Exercise
When you reach the line that contains "R7: 1.5k (BUF, IND) -> 560 (BUF, IND)" in the data below, start reproducing lines exactly, and stop after the line that contains "R6: 47k (W6, W16) -> 47k (VCC, W16)".

***

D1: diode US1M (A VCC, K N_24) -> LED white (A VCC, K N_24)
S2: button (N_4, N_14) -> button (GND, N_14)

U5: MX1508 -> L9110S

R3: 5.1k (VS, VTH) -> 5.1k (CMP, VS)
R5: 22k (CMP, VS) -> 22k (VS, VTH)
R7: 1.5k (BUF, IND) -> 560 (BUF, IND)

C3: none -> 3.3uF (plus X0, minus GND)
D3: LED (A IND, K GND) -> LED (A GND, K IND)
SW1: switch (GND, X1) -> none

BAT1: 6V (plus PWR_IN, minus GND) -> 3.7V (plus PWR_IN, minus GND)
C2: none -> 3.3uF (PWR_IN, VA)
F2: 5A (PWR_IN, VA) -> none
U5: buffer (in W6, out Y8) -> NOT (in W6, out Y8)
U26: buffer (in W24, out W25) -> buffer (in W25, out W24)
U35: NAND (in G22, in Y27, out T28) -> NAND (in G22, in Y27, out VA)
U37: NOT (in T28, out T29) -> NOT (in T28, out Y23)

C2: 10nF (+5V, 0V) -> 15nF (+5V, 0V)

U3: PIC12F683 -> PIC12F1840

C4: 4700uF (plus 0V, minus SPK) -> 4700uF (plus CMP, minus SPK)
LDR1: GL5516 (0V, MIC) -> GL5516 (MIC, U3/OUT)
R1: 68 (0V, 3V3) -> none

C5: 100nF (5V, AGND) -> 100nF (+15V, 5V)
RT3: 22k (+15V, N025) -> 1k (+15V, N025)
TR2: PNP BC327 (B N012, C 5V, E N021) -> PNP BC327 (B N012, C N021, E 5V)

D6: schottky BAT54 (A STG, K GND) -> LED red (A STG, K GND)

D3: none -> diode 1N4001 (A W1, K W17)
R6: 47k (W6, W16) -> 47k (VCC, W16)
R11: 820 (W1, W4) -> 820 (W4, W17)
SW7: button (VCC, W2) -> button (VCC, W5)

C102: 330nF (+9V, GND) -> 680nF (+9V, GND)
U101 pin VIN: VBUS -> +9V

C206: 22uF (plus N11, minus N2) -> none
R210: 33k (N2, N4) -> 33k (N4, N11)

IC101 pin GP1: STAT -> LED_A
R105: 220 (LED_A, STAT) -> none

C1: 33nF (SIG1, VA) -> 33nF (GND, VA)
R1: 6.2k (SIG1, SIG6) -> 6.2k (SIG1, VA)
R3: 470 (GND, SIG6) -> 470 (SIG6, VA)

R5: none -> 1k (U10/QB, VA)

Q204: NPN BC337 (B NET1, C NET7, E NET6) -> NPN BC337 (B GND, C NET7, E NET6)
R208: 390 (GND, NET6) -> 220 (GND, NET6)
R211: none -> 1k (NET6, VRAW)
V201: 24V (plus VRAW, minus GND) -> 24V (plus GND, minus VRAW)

***

Result of this task
R7: 1.5k (BUF, IND) -> 560 (BUF, IND)

C3: none -> 3.3uF (plus X0, minus GND)
D3: LED (A IND, K GND) -> LED (A GND, K IND)
SW1: switch (GND, X1) -> none

BAT1: 6V (plus PWR_IN, minus GND) -> 3.7V (plus PWR_IN, minus GND)
C2: none -> 3.3uF (PWR_IN, VA)
F2: 5A (PWR_IN, VA) -> none
U5: buffer (in W6, out Y8) -> NOT (in W6, out Y8)
U26: buffer (in W24, out W25) -> buffer (in W25, out W24)
U35: NAND (in G22, in Y27, out T28) -> NAND (in G22, in Y27, out VA)
U37: NOT (in T28, out T29) -> NOT (in T28, out Y23)

C2: 10nF (+5V, 0V) -> 15nF (+5V, 0V)

U3: PIC12F683 -> PIC12F1840

C4: 4700uF (plus 0V, minus SPK) -> 4700uF (plus CMP, minus SPK)
LDR1: GL5516 (0V, MIC) -> GL5516 (MIC, U3/OUT)
R1: 68 (0V, 3V3) -> none

C5: 100nF (5V, AGND) -> 100nF (+15V, 5V)
RT3: 22k (+15V, N025) -> 1k (+15V, N025)
TR2: PNP BC327 (B N012, C 5V, E N021) -> PNP BC327 (B N012, C N021, E 5V)

D6: schottky BAT54 (A STG, K GND) -> LED red (A STG, K GND)

D3: none -> diode 1N4001 (A W1, K W17)
R6: 47k (W6, W16) -> 47k (VCC, W16)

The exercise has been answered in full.